<<<<

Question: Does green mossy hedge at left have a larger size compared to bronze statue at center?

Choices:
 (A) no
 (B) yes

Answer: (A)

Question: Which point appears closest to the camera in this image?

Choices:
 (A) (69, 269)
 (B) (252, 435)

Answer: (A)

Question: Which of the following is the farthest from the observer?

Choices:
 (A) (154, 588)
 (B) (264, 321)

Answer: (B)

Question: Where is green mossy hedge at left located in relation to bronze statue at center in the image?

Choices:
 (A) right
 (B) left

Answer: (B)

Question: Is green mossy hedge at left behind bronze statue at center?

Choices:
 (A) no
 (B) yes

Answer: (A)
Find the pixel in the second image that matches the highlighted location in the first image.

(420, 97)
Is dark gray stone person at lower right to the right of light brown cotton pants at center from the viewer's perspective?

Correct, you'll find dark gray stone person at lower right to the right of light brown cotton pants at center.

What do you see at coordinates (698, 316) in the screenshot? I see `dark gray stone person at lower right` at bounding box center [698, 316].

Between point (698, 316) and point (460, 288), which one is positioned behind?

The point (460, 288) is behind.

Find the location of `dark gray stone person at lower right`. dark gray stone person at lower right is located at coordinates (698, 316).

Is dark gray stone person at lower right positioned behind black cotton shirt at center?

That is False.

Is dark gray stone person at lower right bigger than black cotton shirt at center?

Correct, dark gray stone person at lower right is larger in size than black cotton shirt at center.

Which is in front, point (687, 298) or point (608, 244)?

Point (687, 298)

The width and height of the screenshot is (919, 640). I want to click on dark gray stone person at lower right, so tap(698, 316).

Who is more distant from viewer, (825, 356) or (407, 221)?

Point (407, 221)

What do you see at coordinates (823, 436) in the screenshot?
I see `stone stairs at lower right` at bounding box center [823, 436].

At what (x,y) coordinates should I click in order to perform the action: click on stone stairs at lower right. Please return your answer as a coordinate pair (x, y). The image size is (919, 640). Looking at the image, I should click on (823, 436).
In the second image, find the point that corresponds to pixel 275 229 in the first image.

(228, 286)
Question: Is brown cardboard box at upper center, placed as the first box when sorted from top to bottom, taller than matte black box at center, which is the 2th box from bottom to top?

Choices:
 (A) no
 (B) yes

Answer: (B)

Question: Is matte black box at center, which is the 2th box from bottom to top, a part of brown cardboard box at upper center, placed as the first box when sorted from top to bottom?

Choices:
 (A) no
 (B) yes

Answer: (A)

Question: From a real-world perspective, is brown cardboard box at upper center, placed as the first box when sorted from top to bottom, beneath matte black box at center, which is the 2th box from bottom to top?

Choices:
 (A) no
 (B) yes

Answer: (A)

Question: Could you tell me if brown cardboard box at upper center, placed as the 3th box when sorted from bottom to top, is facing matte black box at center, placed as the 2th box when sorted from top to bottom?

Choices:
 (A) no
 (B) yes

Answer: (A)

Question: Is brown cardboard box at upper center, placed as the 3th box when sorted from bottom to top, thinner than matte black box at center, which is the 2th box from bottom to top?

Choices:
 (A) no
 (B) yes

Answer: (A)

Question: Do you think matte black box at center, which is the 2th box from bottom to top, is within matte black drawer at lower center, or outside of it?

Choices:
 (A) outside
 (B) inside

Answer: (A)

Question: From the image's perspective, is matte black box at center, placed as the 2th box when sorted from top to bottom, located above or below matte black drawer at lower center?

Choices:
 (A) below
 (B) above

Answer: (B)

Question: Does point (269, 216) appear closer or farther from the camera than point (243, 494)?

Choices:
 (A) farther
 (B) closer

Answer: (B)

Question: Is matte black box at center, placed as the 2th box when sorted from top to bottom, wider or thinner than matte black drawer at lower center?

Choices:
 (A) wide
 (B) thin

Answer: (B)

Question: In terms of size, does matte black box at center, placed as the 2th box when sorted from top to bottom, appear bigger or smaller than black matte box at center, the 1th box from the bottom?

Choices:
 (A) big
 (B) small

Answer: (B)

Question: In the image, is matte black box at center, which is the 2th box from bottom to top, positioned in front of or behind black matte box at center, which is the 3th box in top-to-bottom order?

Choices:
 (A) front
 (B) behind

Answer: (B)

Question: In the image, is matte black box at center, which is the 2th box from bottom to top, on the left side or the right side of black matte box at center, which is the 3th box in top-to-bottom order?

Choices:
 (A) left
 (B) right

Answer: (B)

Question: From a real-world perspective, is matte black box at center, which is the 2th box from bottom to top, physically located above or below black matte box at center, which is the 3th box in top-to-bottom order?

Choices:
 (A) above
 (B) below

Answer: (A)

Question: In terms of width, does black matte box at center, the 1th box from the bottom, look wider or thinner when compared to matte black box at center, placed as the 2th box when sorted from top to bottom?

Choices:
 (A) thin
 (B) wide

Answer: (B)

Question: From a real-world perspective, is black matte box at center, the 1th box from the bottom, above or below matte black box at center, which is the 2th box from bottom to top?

>>>>

Please rewrite the listing above as a Markdown table with the columns Row and Line. Number the rows in order, one per line, and omit the blank lines.

| Row | Line |
|---|---|
| 1 | Question: Does green mossy hedge at left have a larger size compared to bronze statue at center? |
| 2 | Choices: |
| 3 |  (A) no |
| 4 |  (B) yes |
| 5 | Answer: (A) |
| 6 | Question: Which point appears closest to the camera in this image? |
| 7 | Choices: |
| 8 |  (A) (69, 269) |
| 9 |  (B) (252, 435) |
| 10 | Answer: (A) |
| 11 | Question: Which of the following is the farthest from the observer? |
| 12 | Choices: |
| 13 |  (A) (154, 588) |
| 14 |  (B) (264, 321) |
| 15 | Answer: (B) |
| 16 | Question: Where is green mossy hedge at left located in relation to bronze statue at center in the image? |
| 17 | Choices: |
| 18 |  (A) right |
| 19 |  (B) left |
| 20 | Answer: (B) |
| 21 | Question: Is green mossy hedge at left behind bronze statue at center? |
| 22 | Choices: |
| 23 |  (A) no |
| 24 |  (B) yes |
| 25 | Answer: (A) |
| 26 | Find the pixel in the second image that matches the highlighted location in the first image. |
| 27 | (420, 97) |
| 28 | Is dark gray stone person at lower right to the right of light brown cotton pants at center from the viewer's perspective? |
| 29 | Correct, you'll find dark gray stone person at lower right to the right of light brown cotton pants at center. |
| 30 | What do you see at coordinates (698, 316) in the screenshot? I see `dark gray stone person at lower right` at bounding box center [698, 316]. |
| 31 | Between point (698, 316) and point (460, 288), which one is positioned behind? |
| 32 | The point (460, 288) is behind. |
| 33 | Find the location of `dark gray stone person at lower right`. dark gray stone person at lower right is located at coordinates (698, 316). |
| 34 | Is dark gray stone person at lower right positioned behind black cotton shirt at center? |
| 35 | That is False. |
| 36 | Is dark gray stone person at lower right bigger than black cotton shirt at center? |
| 37 | Correct, dark gray stone person at lower right is larger in size than black cotton shirt at center. |
| 38 | Which is in front, point (687, 298) or point (608, 244)? |
| 39 | Point (687, 298) |
| 40 | The width and height of the screenshot is (919, 640). I want to click on dark gray stone person at lower right, so tap(698, 316). |
| 41 | Who is more distant from viewer, (825, 356) or (407, 221)? |
| 42 | Point (407, 221) |
| 43 | What do you see at coordinates (823, 436) in the screenshot? |
| 44 | I see `stone stairs at lower right` at bounding box center [823, 436]. |
| 45 | At what (x,y) coordinates should I click in order to perform the action: click on stone stairs at lower right. Please return your answer as a coordinate pair (x, y). The image size is (919, 640). Looking at the image, I should click on (823, 436). |
| 46 | In the second image, find the point that corresponds to pixel 275 229 in the first image. |
| 47 | (228, 286) |
| 48 | Question: Is brown cardboard box at upper center, placed as the first box when sorted from top to bottom, taller than matte black box at center, which is the 2th box from bottom to top? |
| 49 | Choices: |
| 50 |  (A) no |
| 51 |  (B) yes |
| 52 | Answer: (B) |
| 53 | Question: Is matte black box at center, which is the 2th box from bottom to top, a part of brown cardboard box at upper center, placed as the first box when sorted from top to bottom? |
| 54 | Choices: |
| 55 |  (A) no |
| 56 |  (B) yes |
| 57 | Answer: (A) |
| 58 | Question: From a real-world perspective, is brown cardboard box at upper center, placed as the first box when sorted from top to bottom, beneath matte black box at center, which is the 2th box from bottom to top? |
| 59 | Choices: |
| 60 |  (A) no |
| 61 |  (B) yes |
| 62 | Answer: (A) |
| 63 | Question: Could you tell me if brown cardboard box at upper center, placed as the 3th box when sorted from bottom to top, is facing matte black box at center, placed as the 2th box when sorted from top to bottom? |
| 64 | Choices: |
| 65 |  (A) no |
| 66 |  (B) yes |
| 67 | Answer: (A) |
| 68 | Question: Is brown cardboard box at upper center, placed as the 3th box when sorted from bottom to top, thinner than matte black box at center, which is the 2th box from bottom to top? |
| 69 | Choices: |
| 70 |  (A) no |
| 71 |  (B) yes |
| 72 | Answer: (A) |
| 73 | Question: Do you think matte black box at center, which is the 2th box from bottom to top, is within matte black drawer at lower center, or outside of it? |
| 74 | Choices: |
| 75 |  (A) outside |
| 76 |  (B) inside |
| 77 | Answer: (A) |
| 78 | Question: From the image's perspective, is matte black box at center, placed as the 2th box when sorted from top to bottom, located above or below matte black drawer at lower center? |
| 79 | Choices: |
| 80 |  (A) below |
| 81 |  (B) above |
| 82 | Answer: (B) |
| 83 | Question: Does point (269, 216) appear closer or farther from the camera than point (243, 494)? |
| 84 | Choices: |
| 85 |  (A) farther |
| 86 |  (B) closer |
| 87 | Answer: (B) |
| 88 | Question: Is matte black box at center, placed as the 2th box when sorted from top to bottom, wider or thinner than matte black drawer at lower center? |
| 89 | Choices: |
| 90 |  (A) wide |
| 91 |  (B) thin |
| 92 | Answer: (B) |
| 93 | Question: In terms of size, does matte black box at center, placed as the 2th box when sorted from top to bottom, appear bigger or smaller than black matte box at center, the 1th box from the bottom? |
| 94 | Choices: |
| 95 |  (A) big |
| 96 |  (B) small |
| 97 | Answer: (B) |
| 98 | Question: In the image, is matte black box at center, which is the 2th box from bottom to top, positioned in front of or behind black matte box at center, which is the 3th box in top-to-bottom order? |
| 99 | Choices: |
| 100 |  (A) front |
| 101 |  (B) behind |
| 102 | Answer: (B) |
| 103 | Question: In the image, is matte black box at center, which is the 2th box from bottom to top, on the left side or the right side of black matte box at center, which is the 3th box in top-to-bottom order? |
| 104 | Choices: |
| 105 |  (A) left |
| 106 |  (B) right |
| 107 | Answer: (B) |
| 108 | Question: From a real-world perspective, is matte black box at center, which is the 2th box from bottom to top, physically located above or below black matte box at center, which is the 3th box in top-to-bottom order? |
| 109 | Choices: |
| 110 |  (A) above |
| 111 |  (B) below |
| 112 | Answer: (A) |
| 113 | Question: In terms of width, does black matte box at center, the 1th box from the bottom, look wider or thinner when compared to matte black box at center, placed as the 2th box when sorted from top to bottom? |
| 114 | Choices: |
| 115 |  (A) thin |
| 116 |  (B) wide |
| 117 | Answer: (B) |
| 118 | Question: From a real-world perspective, is black matte box at center, the 1th box from the bottom, above or below matte black box at center, which is the 2th box from bottom to top? |